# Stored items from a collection
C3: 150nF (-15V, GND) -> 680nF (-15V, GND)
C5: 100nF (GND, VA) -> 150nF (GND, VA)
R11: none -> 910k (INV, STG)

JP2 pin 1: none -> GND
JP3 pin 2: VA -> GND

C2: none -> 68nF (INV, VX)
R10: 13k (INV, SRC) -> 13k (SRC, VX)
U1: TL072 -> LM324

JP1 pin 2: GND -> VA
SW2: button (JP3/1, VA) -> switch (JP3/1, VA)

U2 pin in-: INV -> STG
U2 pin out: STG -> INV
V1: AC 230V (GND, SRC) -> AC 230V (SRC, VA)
* * *
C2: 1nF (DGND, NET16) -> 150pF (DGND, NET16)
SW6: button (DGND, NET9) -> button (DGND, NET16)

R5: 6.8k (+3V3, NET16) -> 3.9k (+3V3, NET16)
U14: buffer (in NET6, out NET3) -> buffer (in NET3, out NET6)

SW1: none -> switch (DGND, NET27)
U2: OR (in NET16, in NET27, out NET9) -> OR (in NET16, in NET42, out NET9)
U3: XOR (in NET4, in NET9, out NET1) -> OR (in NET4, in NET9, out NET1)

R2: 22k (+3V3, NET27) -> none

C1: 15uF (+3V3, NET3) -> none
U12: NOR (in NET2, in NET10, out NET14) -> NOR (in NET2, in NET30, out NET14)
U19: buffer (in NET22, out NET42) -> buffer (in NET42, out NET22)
==
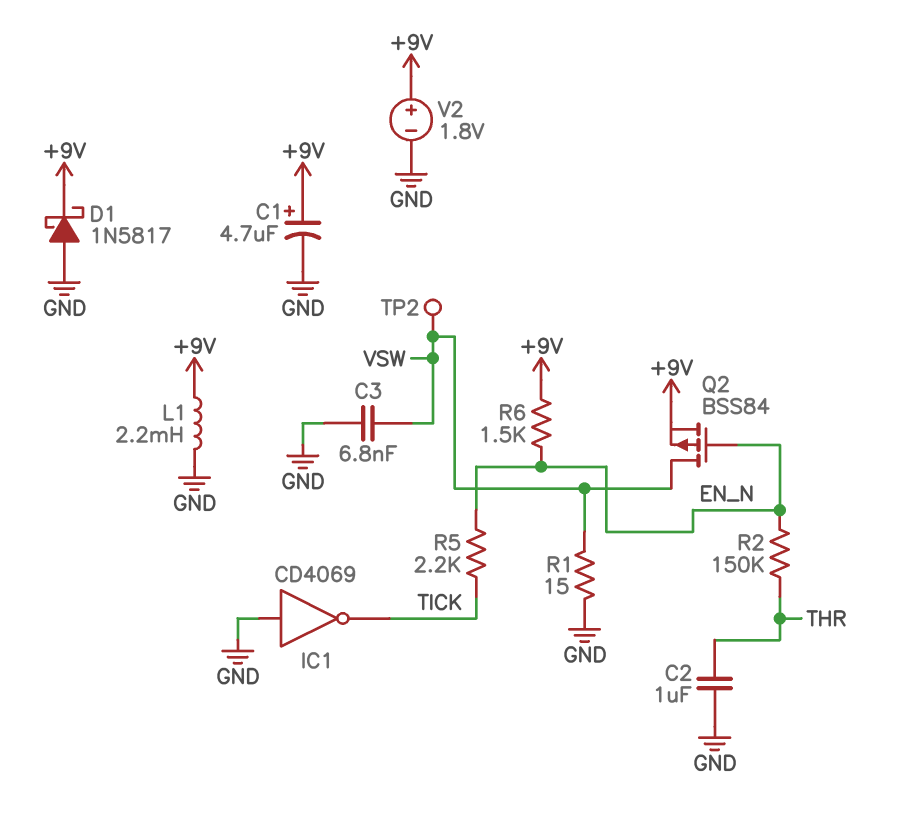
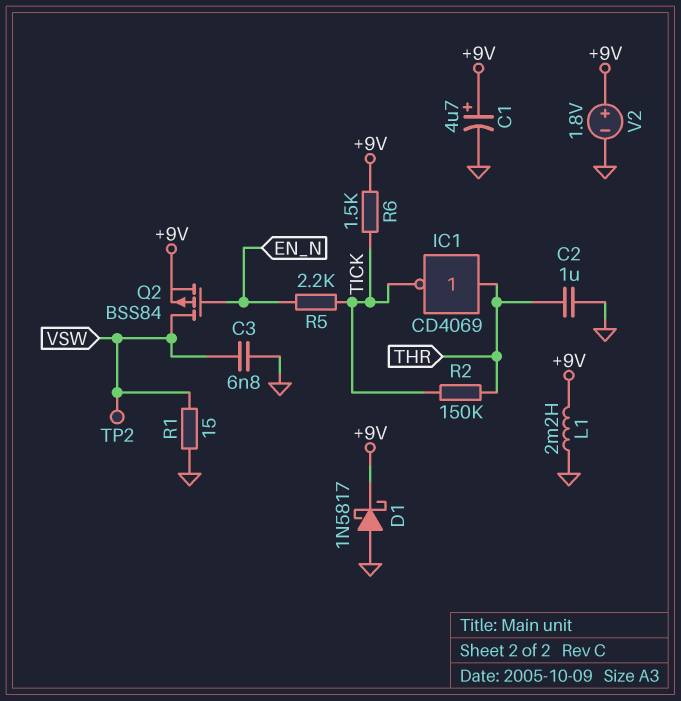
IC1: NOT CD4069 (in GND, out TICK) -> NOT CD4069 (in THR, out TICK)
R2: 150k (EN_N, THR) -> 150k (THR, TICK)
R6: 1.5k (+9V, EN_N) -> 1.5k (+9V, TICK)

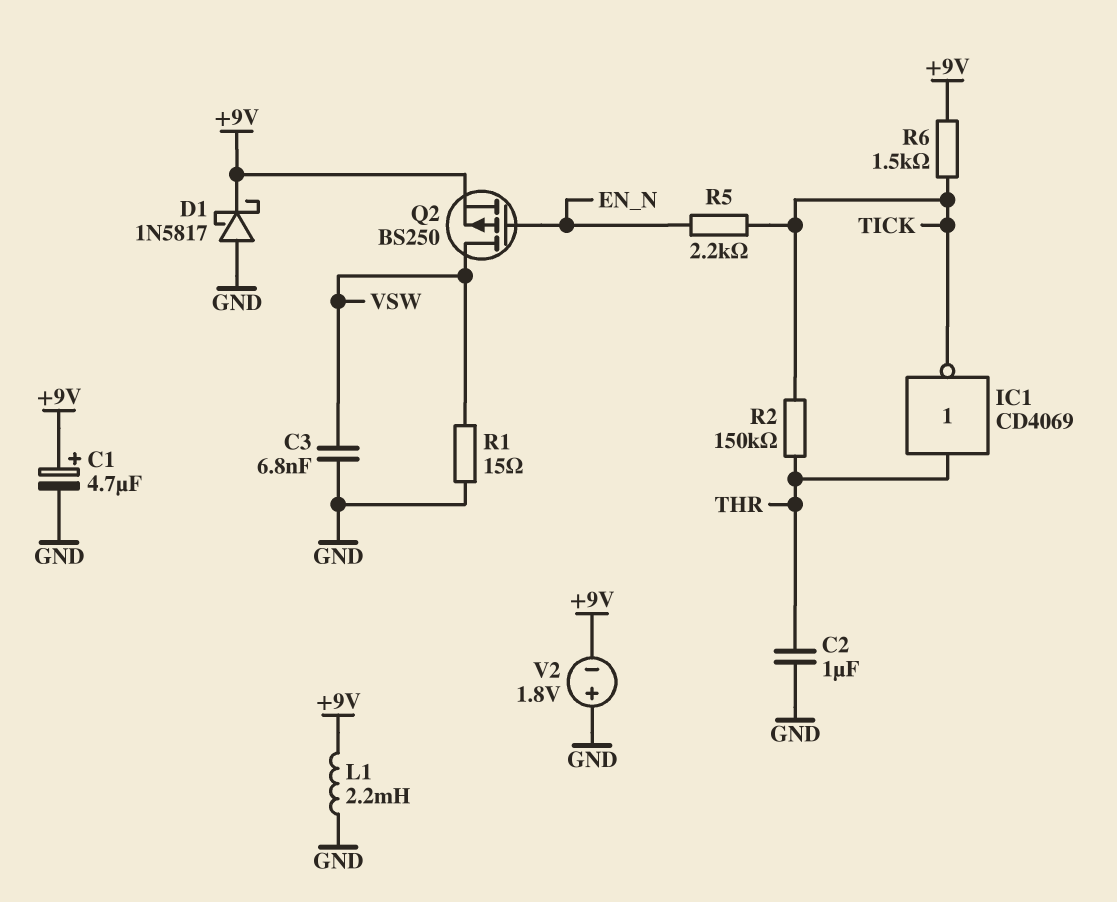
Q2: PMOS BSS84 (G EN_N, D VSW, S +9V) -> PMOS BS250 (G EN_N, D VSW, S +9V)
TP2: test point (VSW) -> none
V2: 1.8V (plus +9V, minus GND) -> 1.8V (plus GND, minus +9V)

# Exercise
Please return only the lines above, starting at the line that has "C2: 1nF (DGND, NET16) -> 150pF (DGND, NET16)" and ending at the line that has "U19: buffer (in", keeping both and leaving each one unchanged.

# Task output
C2: 1nF (DGND, NET16) -> 150pF (DGND, NET16)
SW6: button (DGND, NET9) -> button (DGND, NET16)

R5: 6.8k (+3V3, NET16) -> 3.9k (+3V3, NET16)
U14: buffer (in NET6, out NET3) -> buffer (in NET3, out NET6)

SW1: none -> switch (DGND, NET27)
U2: OR (in NET16, in NET27, out NET9) -> OR (in NET16, in NET42, out NET9)
U3: XOR (in NET4, in NET9, out NET1) -> OR (in NET4, in NET9, out NET1)

R2: 22k (+3V3, NET27) -> none

C1: 15uF (+3V3, NET3) -> none
U12: NOR (in NET2, in NET10, out NET14) -> NOR (in NET2, in NET30, out NET14)
U19: buffer (in NET22, out NET42) -> buffer (in NET42, out NET22)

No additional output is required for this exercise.